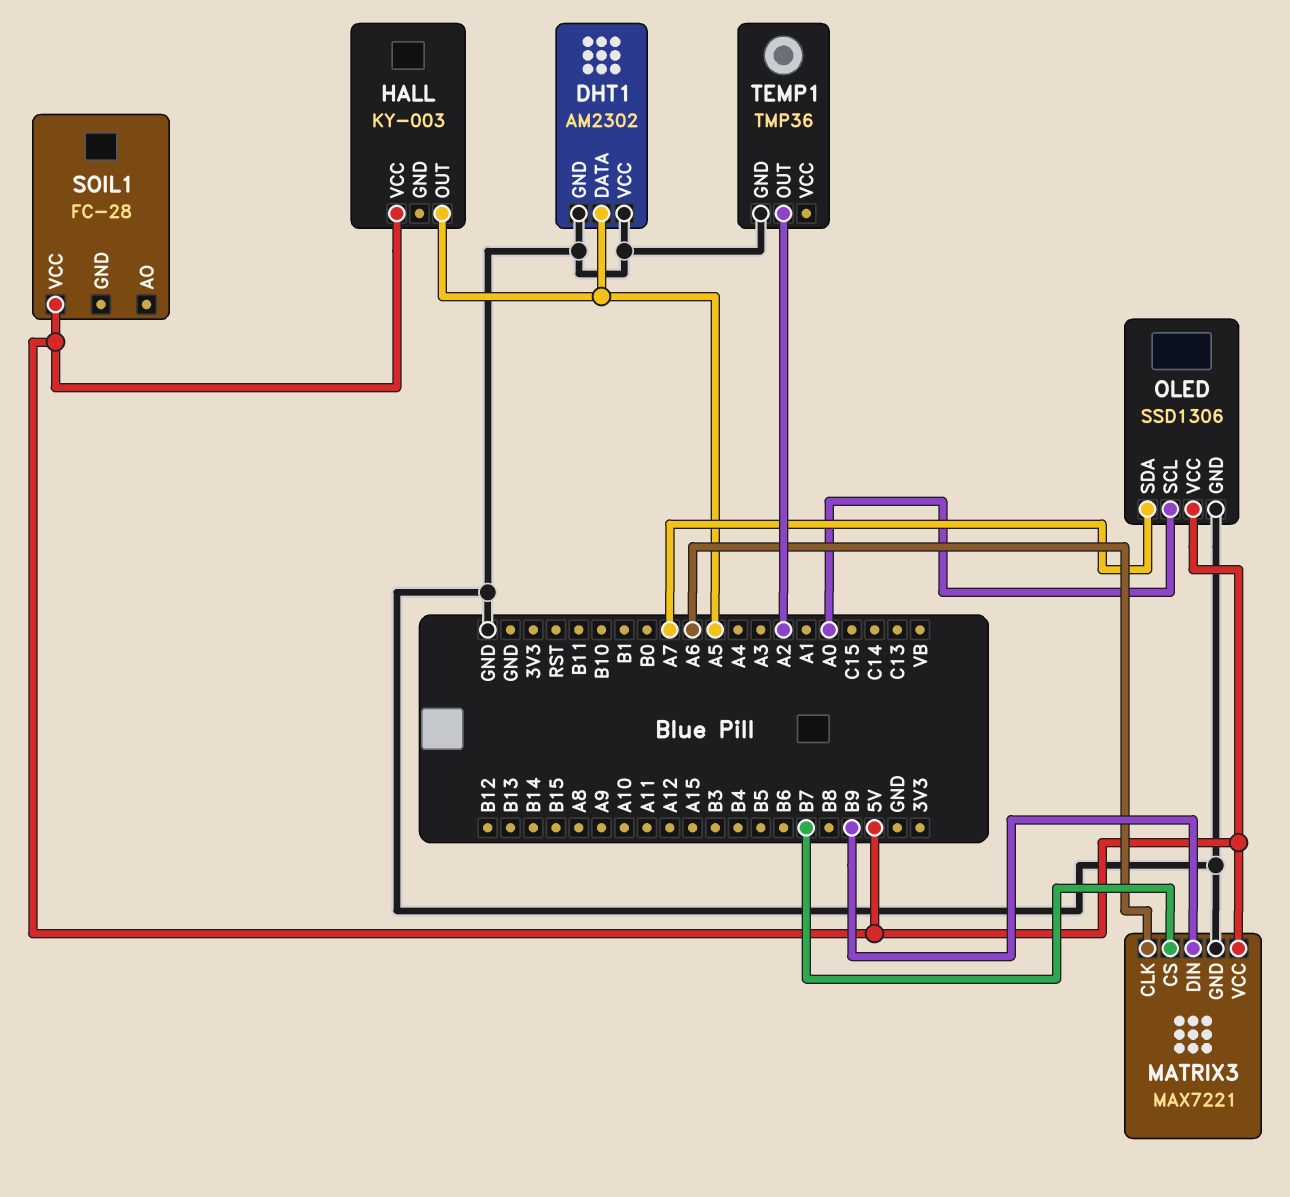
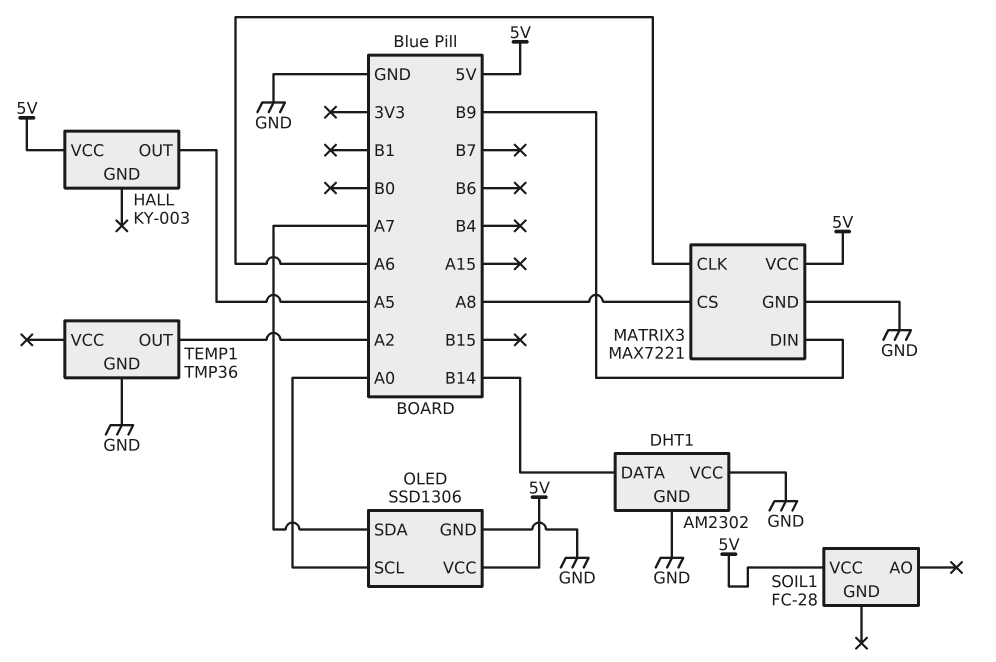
DHT1 pin DATA: A5 -> B14
MATRIX3 pin CS: B7 -> A8

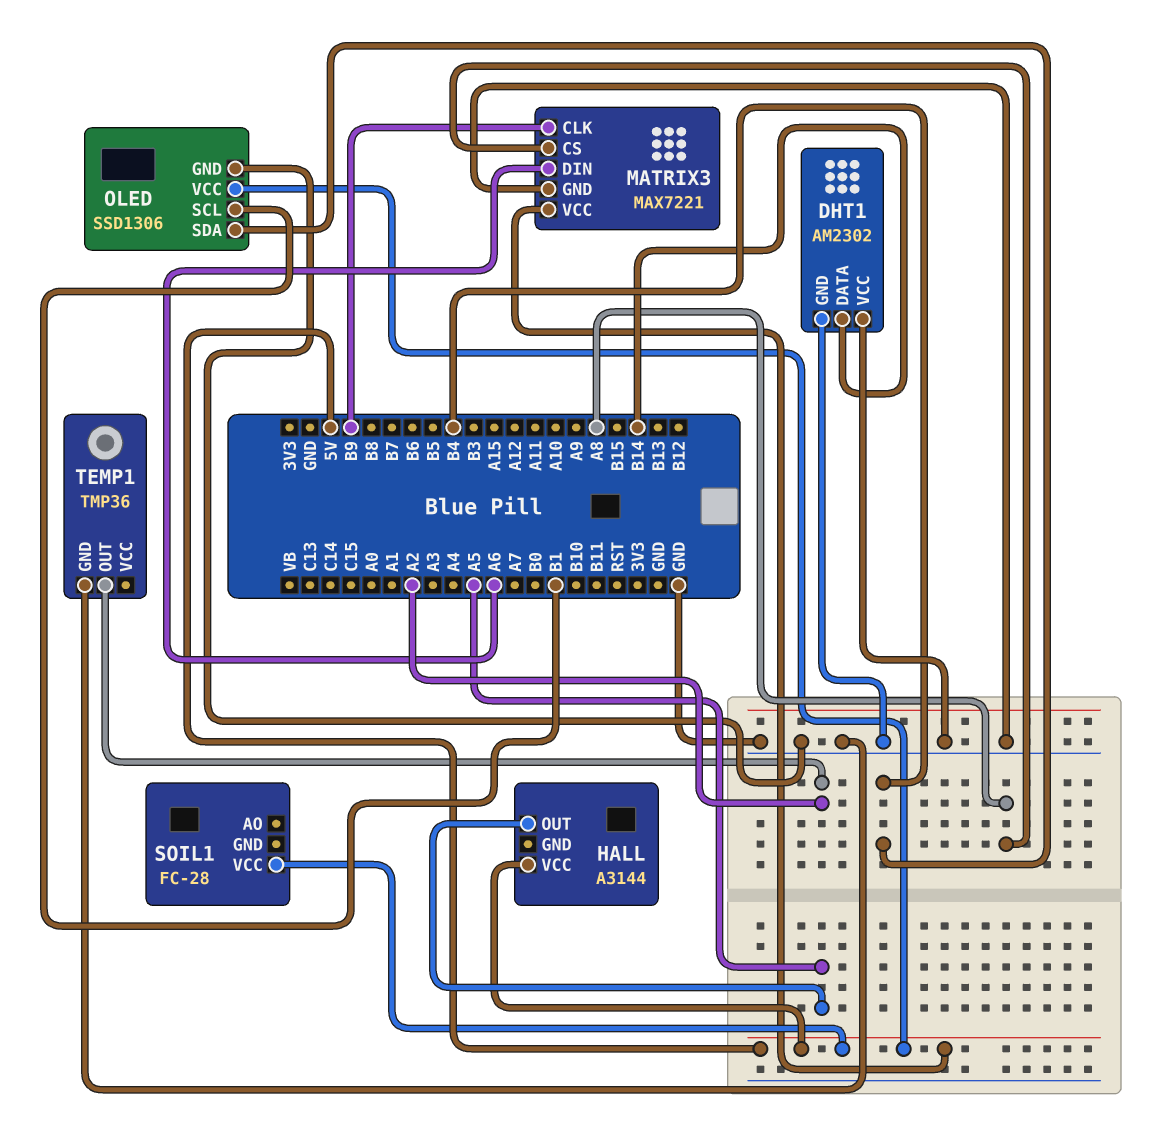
HALL: KY-003 -> A3144
MATRIX3 pin CLK: A6 -> B9
MATRIX3 pin DIN: B9 -> A6
OLED pin SCL: A0 -> B1
OLED pin SDA: A7 -> B4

──────────────────────────────

:: What the task asks ::
From the "MATRIX3 pin DIN: B9 -> A6" line to the close of the listing, restate each line word for word.

:: Exercise result ::
MATRIX3 pin DIN: B9 -> A6
OLED pin SCL: A0 -> B1
OLED pin SDA: A7 -> B4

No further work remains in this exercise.